Items listed in a dataset:
----

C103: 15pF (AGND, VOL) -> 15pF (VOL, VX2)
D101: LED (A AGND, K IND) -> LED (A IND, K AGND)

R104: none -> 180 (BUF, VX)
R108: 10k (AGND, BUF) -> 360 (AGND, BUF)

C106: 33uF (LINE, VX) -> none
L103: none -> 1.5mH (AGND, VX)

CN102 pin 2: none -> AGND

----

-- REQUIRED WORK --
A word-for-word copy of all the entries is required.

-- EXPECTED ANSWER --
C103: 15pF (AGND, VOL) -> 15pF (VOL, VX2)
D101: LED (A AGND, K IND) -> LED (A IND, K AGND)

R104: none -> 180 (BUF, VX)
R108: 10k (AGND, BUF) -> 360 (AGND, BUF)

C106: 33uF (LINE, VX) -> none
L103: none -> 1.5mH (AGND, VX)

CN102 pin 2: none -> AGND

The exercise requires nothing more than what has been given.